→ **WHAT IS EXPECTED**
Please copy each line of the data that includes the string "camera".

→ **ENTRIES PROVIDED**
- - - - - - -

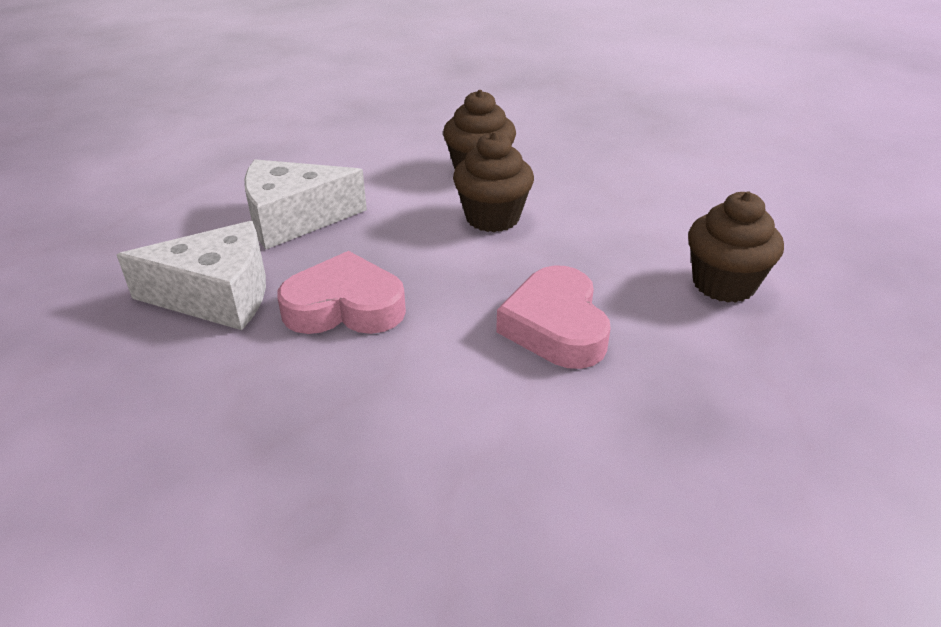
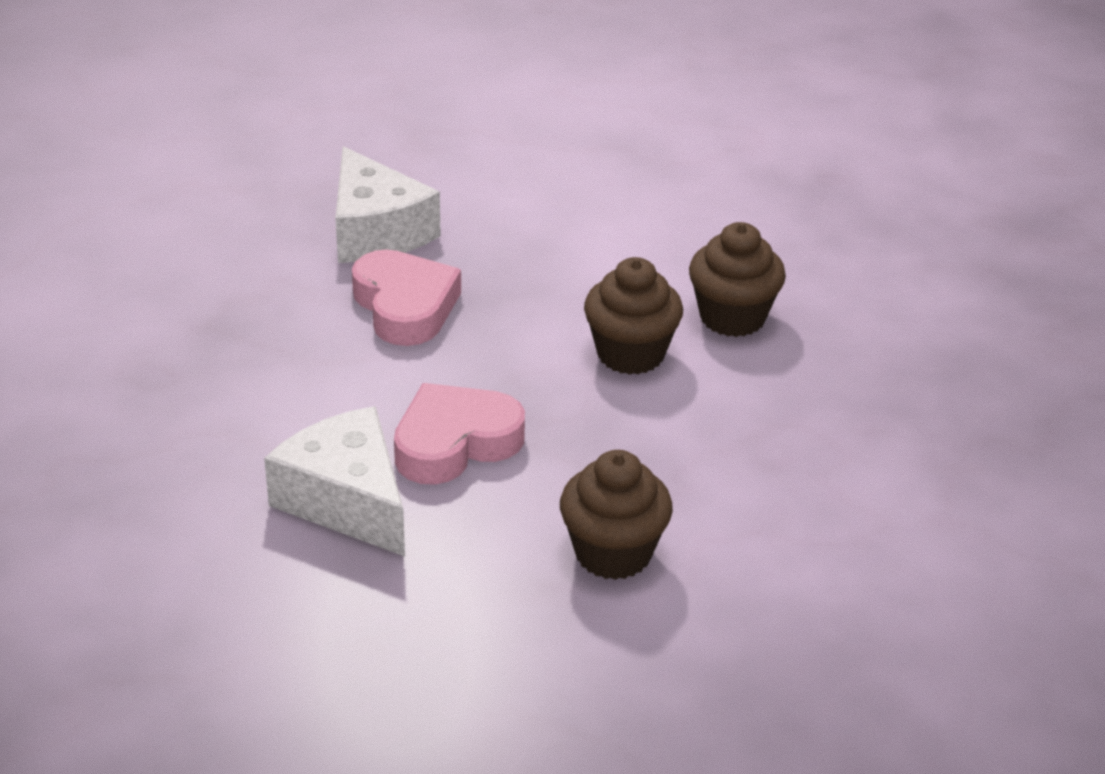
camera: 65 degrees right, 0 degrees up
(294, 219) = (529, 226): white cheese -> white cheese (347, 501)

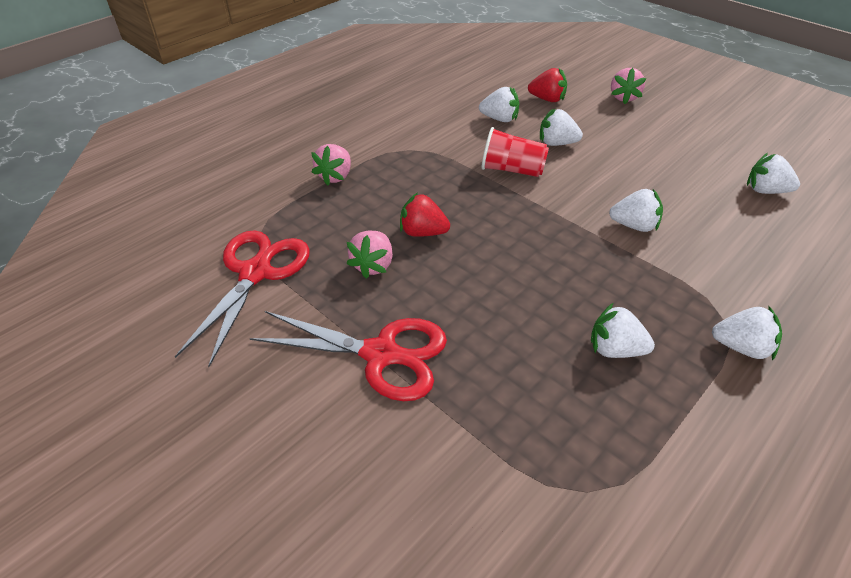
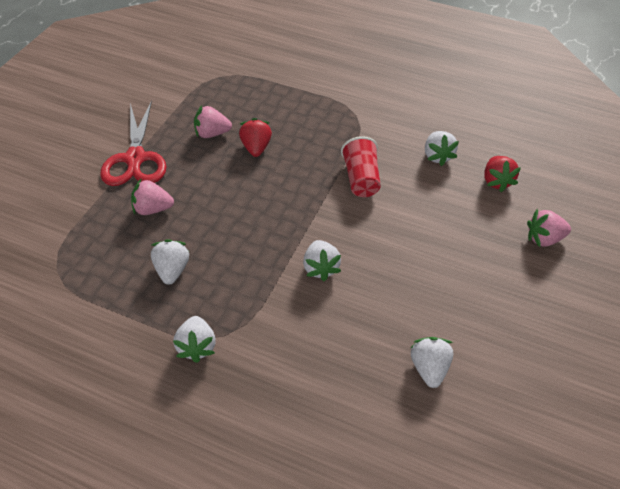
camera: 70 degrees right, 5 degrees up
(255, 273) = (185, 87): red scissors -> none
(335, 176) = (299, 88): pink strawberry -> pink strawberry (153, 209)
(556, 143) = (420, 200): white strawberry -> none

- - - - - - -

→ **OUTPUT OF THE TASK**
camera: 65 degrees right, 0 degrees up
camera: 70 degrees right, 5 degrees up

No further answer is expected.